PROVIDED ENTRIES:
◆ ◆ ◆ ◆
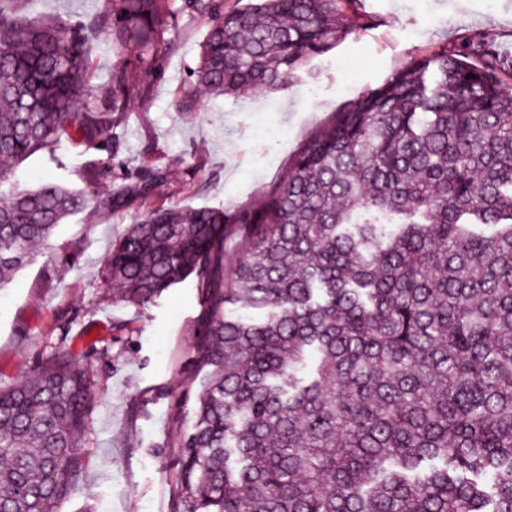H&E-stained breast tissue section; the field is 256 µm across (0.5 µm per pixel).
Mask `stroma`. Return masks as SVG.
<instances>
[{"mask_svg":"<svg viewBox=\"0 0 512 512\" xmlns=\"http://www.w3.org/2000/svg\"><path fill=\"white\" fill-rule=\"evenodd\" d=\"M101 0H22L26 18L74 20L95 14ZM350 35L313 61L316 80L285 92L246 98L201 97L196 111L176 107L198 61L207 23L183 17L162 49L159 73L133 69L150 84L118 129L119 165L101 180L111 210L90 202L62 224L36 262L0 289V389L30 378L47 359L81 355L92 378L91 414L82 449L85 467L62 512H171L179 435L192 417L199 379L194 349L204 307L195 288H174L147 310L107 296L103 258L147 201L123 191L124 167L147 163L162 180L153 201L178 207H221L231 213L273 191L298 151L344 106L385 82L411 58L470 46L512 63V0H353L344 9ZM96 151L78 155L61 140L54 156L15 165L28 187L48 180L81 186L79 169ZM127 325L114 335L112 324Z\"/></svg>","mask_w":512,"mask_h":512,"instance_id":"35a3bbf8","label":"stroma"}]
</instances>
◆ ◆ ◆ ◆
DO THIS: Reproduce every line precisely as given, omitting all pictures.

TASK OUTPUT:
H&E-stained breast tissue section; the field is 256 µm across (0.5 µm per pixel).
Mask `stroma`. Return masks as SVG.
<instances>
[{"mask_svg":"<svg viewBox=\"0 0 512 512\" xmlns=\"http://www.w3.org/2000/svg\"><path fill=\"white\" fill-rule=\"evenodd\" d=\"M101 0H22L26 18L74 20L95 14ZM350 35L313 61L316 80L285 92L246 98L201 97L196 111L176 107L198 61L207 23L183 17L162 49L159 73L133 69L150 84L118 129L119 165L101 180L111 210L90 202L62 224L36 262L0 289V389L30 378L47 359L81 355L92 378L91 414L82 449L85 467L62 512H171L179 435L192 417L199 379L194 349L204 307L195 288H174L147 310L107 296L103 258L147 201L123 191L124 167L147 163L162 180L153 201L178 207H221L231 213L273 191L298 151L344 106L385 82L411 58L470 46L512 63V0H353L344 9ZM96 151L78 155L61 140L54 156L15 165L28 187L48 180L81 186L79 169ZM127 325L114 335L112 324Z\"/></svg>","mask_w":512,"mask_h":512,"instance_id":"35a3bbf8","label":"stroma"}]
</instances>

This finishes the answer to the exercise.